* Exercise instructions
Output the listing below verbatim, but drop the images.

* Material to process
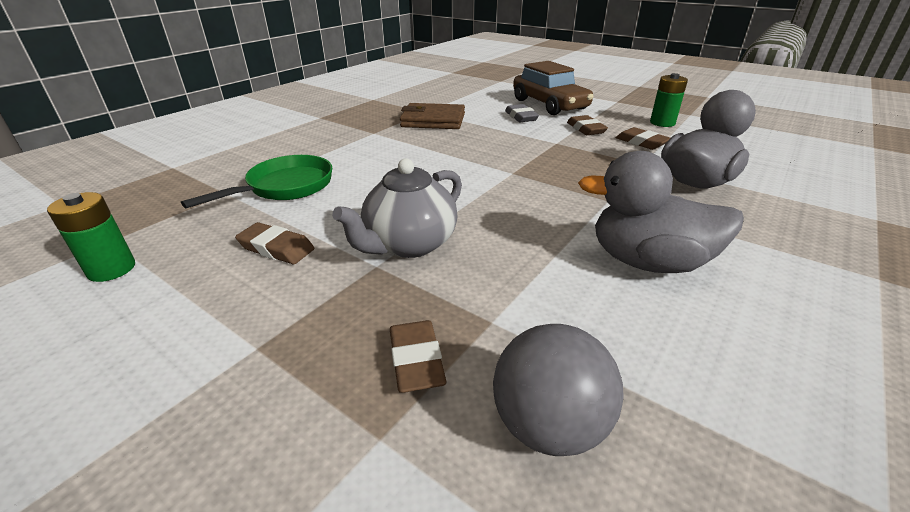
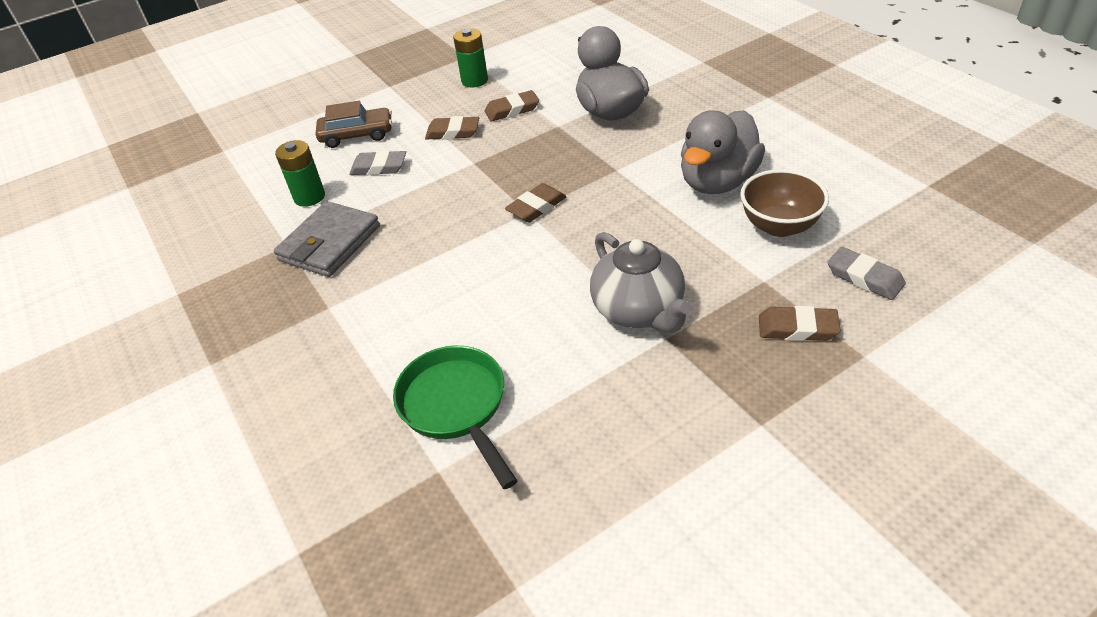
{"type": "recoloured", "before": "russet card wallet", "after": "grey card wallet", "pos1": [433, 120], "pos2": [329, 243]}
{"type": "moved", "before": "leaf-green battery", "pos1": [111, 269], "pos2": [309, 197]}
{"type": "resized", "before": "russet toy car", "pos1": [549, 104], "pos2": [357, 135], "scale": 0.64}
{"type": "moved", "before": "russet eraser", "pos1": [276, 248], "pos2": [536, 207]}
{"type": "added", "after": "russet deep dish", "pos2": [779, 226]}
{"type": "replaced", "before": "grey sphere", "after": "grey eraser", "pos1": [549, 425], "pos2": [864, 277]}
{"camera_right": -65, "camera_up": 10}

* Response
{"type": "recoloured", "before": "russet card wallet", "after": "grey card wallet", "pos1": [433, 120], "pos2": [329, 243]}
{"type": "moved", "before": "leaf-green battery", "pos1": [111, 269], "pos2": [309, 197]}
{"type": "resized", "before": "russet toy car", "pos1": [549, 104], "pos2": [357, 135], "scale": 0.64}
{"type": "moved", "before": "russet eraser", "pos1": [276, 248], "pos2": [536, 207]}
{"type": "added", "after": "russet deep dish", "pos2": [779, 226]}
{"type": "replaced", "before": "grey sphere", "after": "grey eraser", "pos1": [549, 425], "pos2": [864, 277]}
{"camera_right": -65, "camera_up": 10}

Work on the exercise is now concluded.